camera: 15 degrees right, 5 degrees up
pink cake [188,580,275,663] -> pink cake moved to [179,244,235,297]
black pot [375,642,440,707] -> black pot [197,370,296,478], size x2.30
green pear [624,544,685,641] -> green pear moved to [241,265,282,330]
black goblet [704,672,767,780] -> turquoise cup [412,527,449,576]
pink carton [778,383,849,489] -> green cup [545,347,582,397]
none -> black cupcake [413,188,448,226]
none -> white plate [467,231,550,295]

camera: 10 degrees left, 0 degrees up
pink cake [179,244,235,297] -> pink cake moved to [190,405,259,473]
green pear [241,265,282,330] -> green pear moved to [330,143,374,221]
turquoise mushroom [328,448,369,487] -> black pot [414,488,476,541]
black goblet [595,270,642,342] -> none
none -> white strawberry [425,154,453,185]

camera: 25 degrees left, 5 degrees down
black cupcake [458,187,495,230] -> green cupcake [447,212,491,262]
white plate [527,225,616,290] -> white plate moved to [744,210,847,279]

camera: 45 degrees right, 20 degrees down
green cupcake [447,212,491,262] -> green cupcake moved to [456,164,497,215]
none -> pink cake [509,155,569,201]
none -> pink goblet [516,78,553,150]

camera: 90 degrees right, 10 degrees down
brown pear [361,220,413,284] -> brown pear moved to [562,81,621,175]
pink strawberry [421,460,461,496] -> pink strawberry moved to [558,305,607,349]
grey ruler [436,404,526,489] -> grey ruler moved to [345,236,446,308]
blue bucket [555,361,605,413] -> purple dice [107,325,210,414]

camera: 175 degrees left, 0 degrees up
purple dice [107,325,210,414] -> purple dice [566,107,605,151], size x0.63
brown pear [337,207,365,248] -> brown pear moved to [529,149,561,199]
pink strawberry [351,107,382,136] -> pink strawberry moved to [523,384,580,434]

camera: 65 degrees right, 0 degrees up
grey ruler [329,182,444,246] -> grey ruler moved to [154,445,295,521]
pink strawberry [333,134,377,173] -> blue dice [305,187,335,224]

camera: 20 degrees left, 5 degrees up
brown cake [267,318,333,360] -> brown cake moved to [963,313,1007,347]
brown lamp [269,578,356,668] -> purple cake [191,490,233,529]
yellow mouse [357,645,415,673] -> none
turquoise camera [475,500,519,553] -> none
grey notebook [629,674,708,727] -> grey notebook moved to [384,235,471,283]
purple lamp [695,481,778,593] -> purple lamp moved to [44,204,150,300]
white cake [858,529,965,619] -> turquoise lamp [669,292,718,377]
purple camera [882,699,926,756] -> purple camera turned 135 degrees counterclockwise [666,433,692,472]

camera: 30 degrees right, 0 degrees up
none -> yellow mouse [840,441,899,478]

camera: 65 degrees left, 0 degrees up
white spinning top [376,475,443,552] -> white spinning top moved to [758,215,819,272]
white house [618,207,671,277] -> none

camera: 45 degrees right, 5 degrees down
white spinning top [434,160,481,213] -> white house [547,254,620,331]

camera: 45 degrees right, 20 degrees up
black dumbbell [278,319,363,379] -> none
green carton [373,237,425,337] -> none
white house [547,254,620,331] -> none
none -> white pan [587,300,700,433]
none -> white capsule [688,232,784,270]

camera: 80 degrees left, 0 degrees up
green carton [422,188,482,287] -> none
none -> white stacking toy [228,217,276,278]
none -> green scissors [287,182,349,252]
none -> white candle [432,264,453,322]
......
Output all of the records, keeping every word exact.

_Task response_.
camera: 15 degrees right, 5 degrees up
pink cake [188,580,275,663] -> pink cake moved to [179,244,235,297]
black pot [375,642,440,707] -> black pot [197,370,296,478], size x2.30
green pear [624,544,685,641] -> green pear moved to [241,265,282,330]
black goblet [704,672,767,780] -> turquoise cup [412,527,449,576]
pink carton [778,383,849,489] -> green cup [545,347,582,397]
none -> black cupcake [413,188,448,226]
none -> white plate [467,231,550,295]

camera: 10 degrees left, 0 degrees up
pink cake [179,244,235,297] -> pink cake moved to [190,405,259,473]
green pear [241,265,282,330] -> green pear moved to [330,143,374,221]
turquoise mushroom [328,448,369,487] -> black pot [414,488,476,541]
black goblet [595,270,642,342] -> none
none -> white strawberry [425,154,453,185]

camera: 25 degrees left, 5 degrees down
black cupcake [458,187,495,230] -> green cupcake [447,212,491,262]
white plate [527,225,616,290] -> white plate moved to [744,210,847,279]

camera: 45 degrees right, 20 degrees down
green cupcake [447,212,491,262] -> green cupcake moved to [456,164,497,215]
none -> pink cake [509,155,569,201]
none -> pink goblet [516,78,553,150]

camera: 90 degrees right, 10 degrees down
brown pear [361,220,413,284] -> brown pear moved to [562,81,621,175]
pink strawberry [421,460,461,496] -> pink strawberry moved to [558,305,607,349]
grey ruler [436,404,526,489] -> grey ruler moved to [345,236,446,308]
blue bucket [555,361,605,413] -> purple dice [107,325,210,414]

camera: 175 degrees left, 0 degrees up
purple dice [107,325,210,414] -> purple dice [566,107,605,151], size x0.63
brown pear [337,207,365,248] -> brown pear moved to [529,149,561,199]
pink strawberry [351,107,382,136] -> pink strawberry moved to [523,384,580,434]

camera: 65 degrees right, 0 degrees up
grey ruler [329,182,444,246] -> grey ruler moved to [154,445,295,521]
pink strawberry [333,134,377,173] -> blue dice [305,187,335,224]

camera: 20 degrees left, 5 degrees up
brown cake [267,318,333,360] -> brown cake moved to [963,313,1007,347]
brown lamp [269,578,356,668] -> purple cake [191,490,233,529]
yellow mouse [357,645,415,673] -> none
turquoise camera [475,500,519,553] -> none
grey notebook [629,674,708,727] -> grey notebook moved to [384,235,471,283]
purple lamp [695,481,778,593] -> purple lamp moved to [44,204,150,300]
white cake [858,529,965,619] -> turquoise lamp [669,292,718,377]
purple camera [882,699,926,756] -> purple camera turned 135 degrees counterclockwise [666,433,692,472]

camera: 30 degrees right, 0 degrees up
none -> yellow mouse [840,441,899,478]

camera: 65 degrees left, 0 degrees up
white spinning top [376,475,443,552] -> white spinning top moved to [758,215,819,272]
white house [618,207,671,277] -> none

camera: 45 degrees right, 5 degrees down
white spinning top [434,160,481,213] -> white house [547,254,620,331]

camera: 45 degrees right, 20 degrees up
black dumbbell [278,319,363,379] -> none
green carton [373,237,425,337] -> none
white house [547,254,620,331] -> none
none -> white pan [587,300,700,433]
none -> white capsule [688,232,784,270]

camera: 80 degrees left, 0 degrees up
green carton [422,188,482,287] -> none
none -> white stacking toy [228,217,276,278]
none -> green scissors [287,182,349,252]
none -> white candle [432,264,453,322]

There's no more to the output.